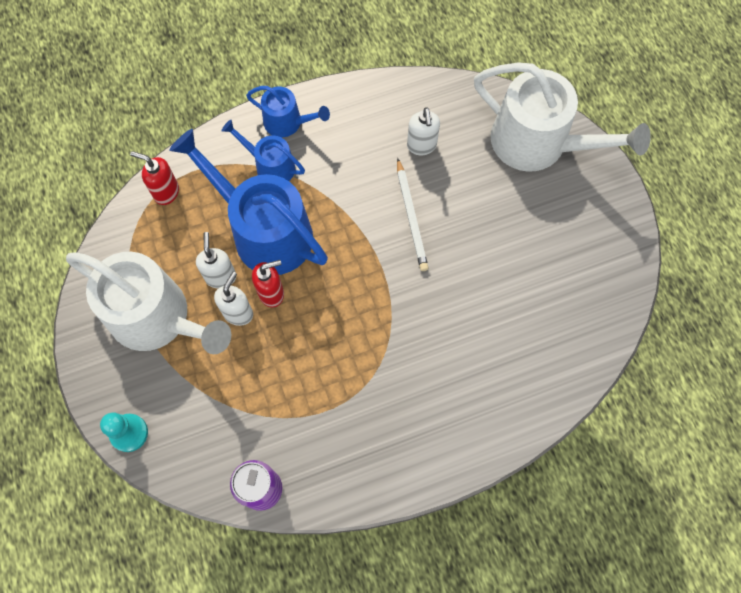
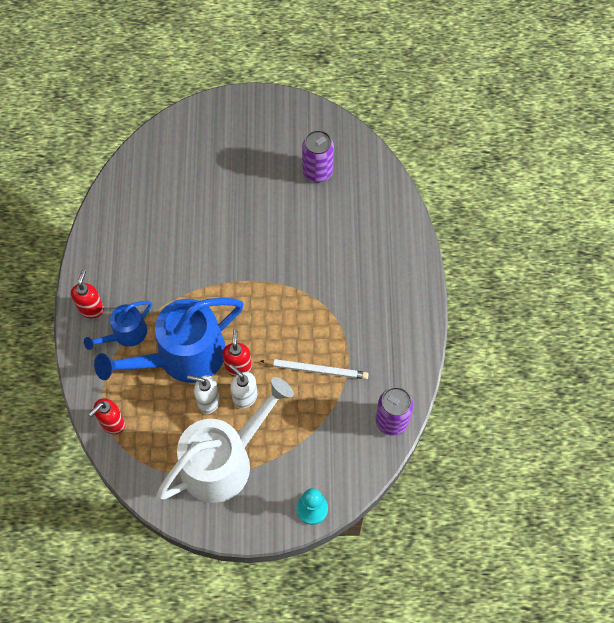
camera: 70 degrees left, 5 degrees down
blue watering can [246,86,330,137] -> red soap dispenser [71,269,104,318]
white pencil [397,158,428,271] -> white pencil moved to [261,359,369,379]
white soap dispenser [407,107,440,155] -> none
white watering can [474,62,651,171] -> none
none -> purple can [302,130,334,183]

● ● ● ● ● ● ●

→ **EXERCISE AIM**
A line counts if it holds the word "dispenser". How many lines of the entries count? Give the number only.

→ **PROBLEM SOLUTION**
2